* **AIM OF THE TASK**:
Gather each line in the entries that includes the string "scissors".

* **MATERIAL FOR THIS TASK**:
◆ ◆ ◆ ◆ ◆ ◆ ◆
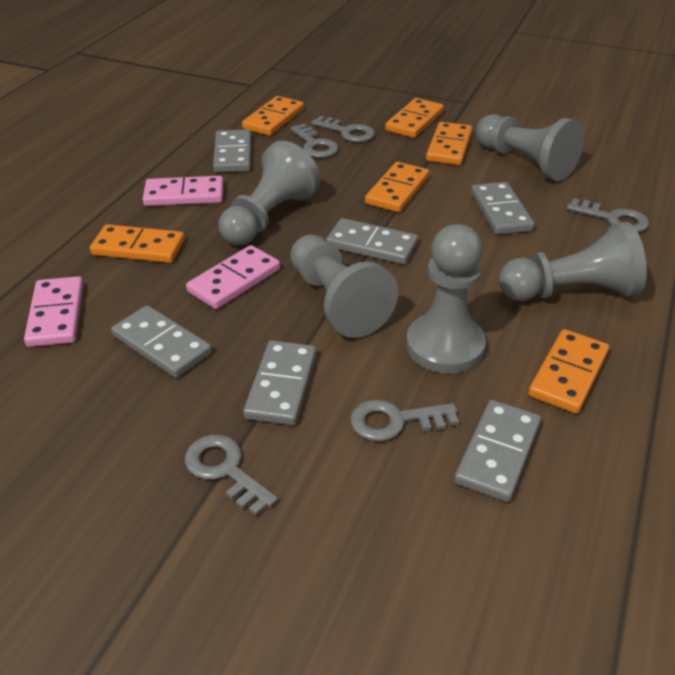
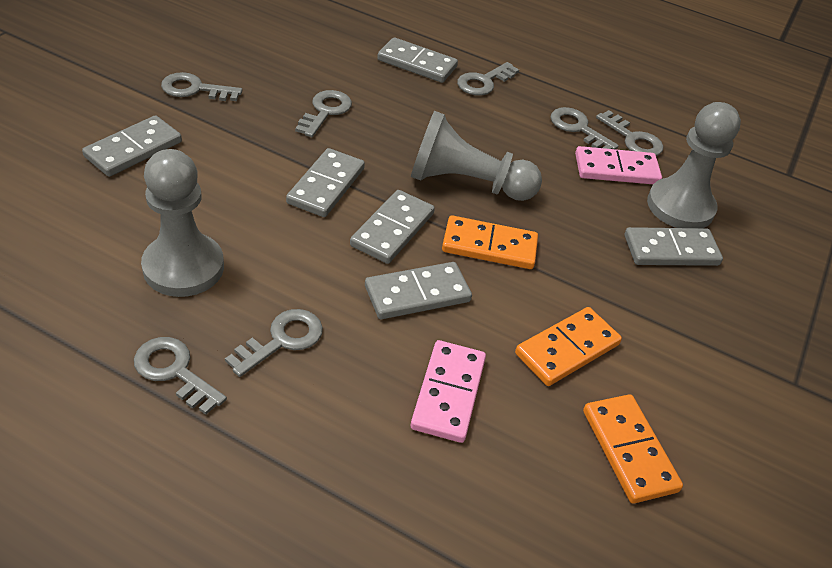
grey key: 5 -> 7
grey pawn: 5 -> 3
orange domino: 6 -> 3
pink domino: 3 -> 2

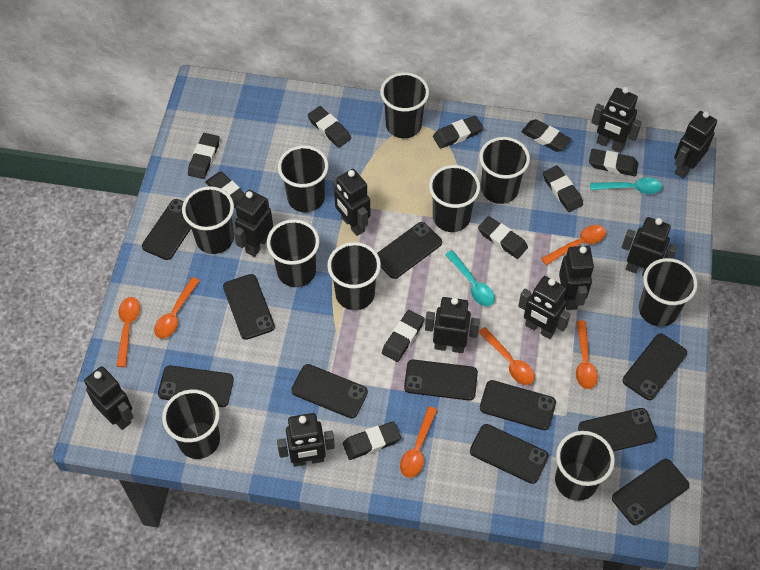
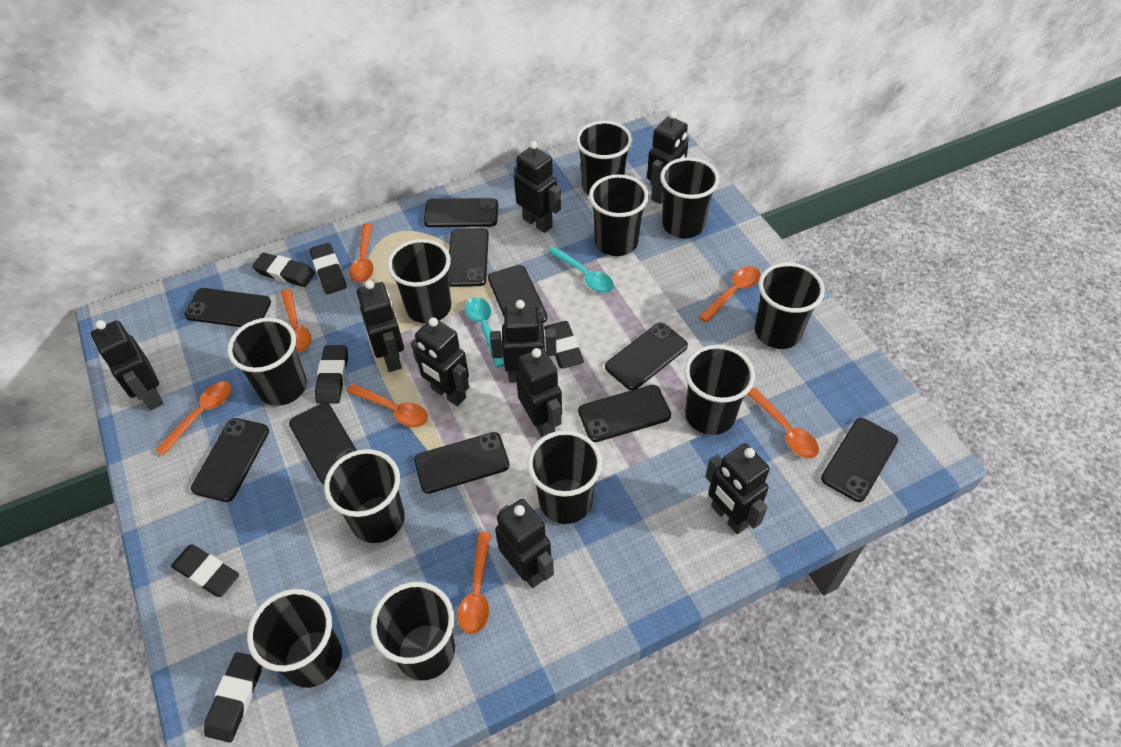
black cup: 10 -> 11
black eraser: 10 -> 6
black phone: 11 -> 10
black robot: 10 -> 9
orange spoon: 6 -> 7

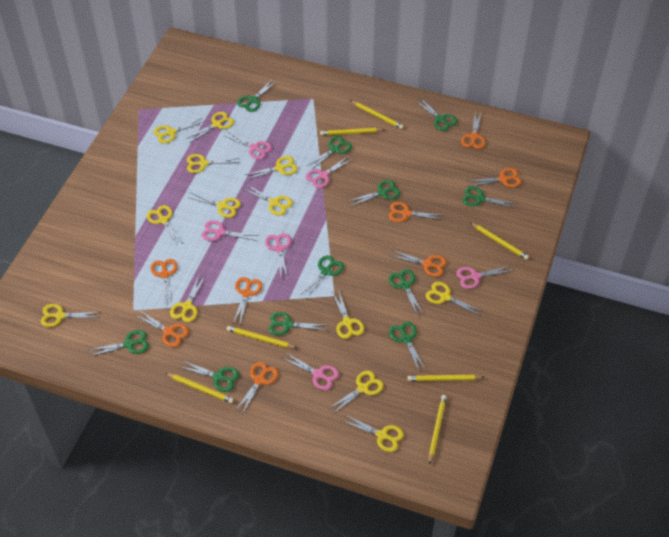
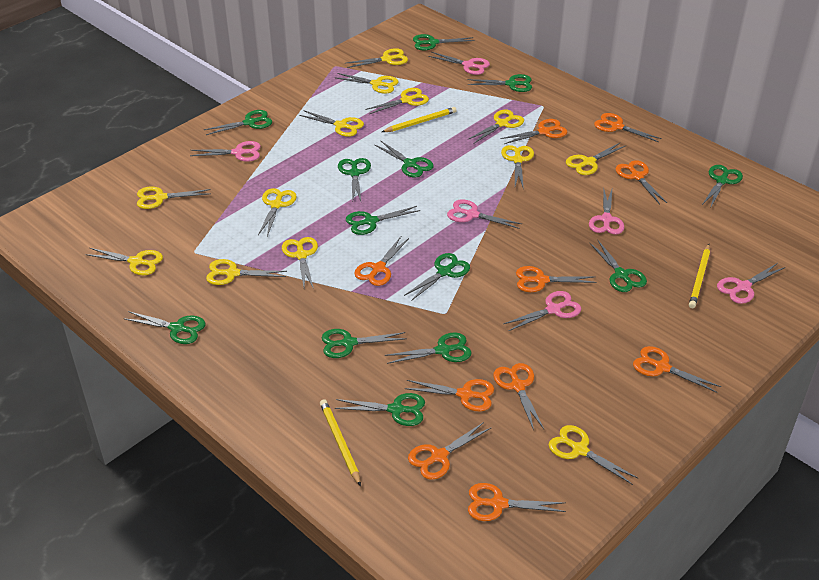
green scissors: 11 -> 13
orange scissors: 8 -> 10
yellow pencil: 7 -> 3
◆ ◆ ◆ ◆ ◆ ◆ ◆
* **RESULT OF THIS TASK**:
green scissors: 11 -> 13
orange scissors: 8 -> 10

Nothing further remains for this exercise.